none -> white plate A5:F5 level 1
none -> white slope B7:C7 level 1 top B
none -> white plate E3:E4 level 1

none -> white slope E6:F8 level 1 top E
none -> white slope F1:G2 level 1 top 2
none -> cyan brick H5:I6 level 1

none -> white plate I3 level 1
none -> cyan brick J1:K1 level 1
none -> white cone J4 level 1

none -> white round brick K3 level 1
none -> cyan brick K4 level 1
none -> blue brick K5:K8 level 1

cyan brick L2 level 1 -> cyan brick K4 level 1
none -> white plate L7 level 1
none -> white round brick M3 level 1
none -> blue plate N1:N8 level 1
────────────────
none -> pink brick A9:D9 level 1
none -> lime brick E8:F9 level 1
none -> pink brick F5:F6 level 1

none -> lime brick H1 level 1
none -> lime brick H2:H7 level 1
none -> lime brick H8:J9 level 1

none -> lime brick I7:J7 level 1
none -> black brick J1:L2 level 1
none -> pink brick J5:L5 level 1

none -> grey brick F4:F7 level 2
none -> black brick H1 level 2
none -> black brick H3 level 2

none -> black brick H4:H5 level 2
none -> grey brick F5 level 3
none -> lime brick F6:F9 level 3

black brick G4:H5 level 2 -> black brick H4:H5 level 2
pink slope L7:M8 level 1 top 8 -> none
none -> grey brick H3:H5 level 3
────────────────
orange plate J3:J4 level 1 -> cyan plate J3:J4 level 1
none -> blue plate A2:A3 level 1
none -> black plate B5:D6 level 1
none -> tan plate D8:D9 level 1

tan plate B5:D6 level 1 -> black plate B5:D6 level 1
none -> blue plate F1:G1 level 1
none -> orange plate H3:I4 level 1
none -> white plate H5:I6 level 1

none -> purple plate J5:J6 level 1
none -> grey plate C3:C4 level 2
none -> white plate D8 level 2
────────────────
◆ EXERCISE BRIEF:
Copy out only the lines above from the one with "none -> white plate A5:F5 level 1" to the one with "none -> cyan brick J1:K1 level 1", inclusive, exactly as they stand.

◆ RESPONSE TO THE EXERCISE:
none -> white plate A5:F5 level 1
none -> white slope B7:C7 level 1 top B
none -> white plate E3:E4 level 1

none -> white slope E6:F8 level 1 top E
none -> white slope F1:G2 level 1 top 2
none -> cyan brick H5:I6 level 1

none -> white plate I3 level 1
none -> cyan brick J1:K1 level 1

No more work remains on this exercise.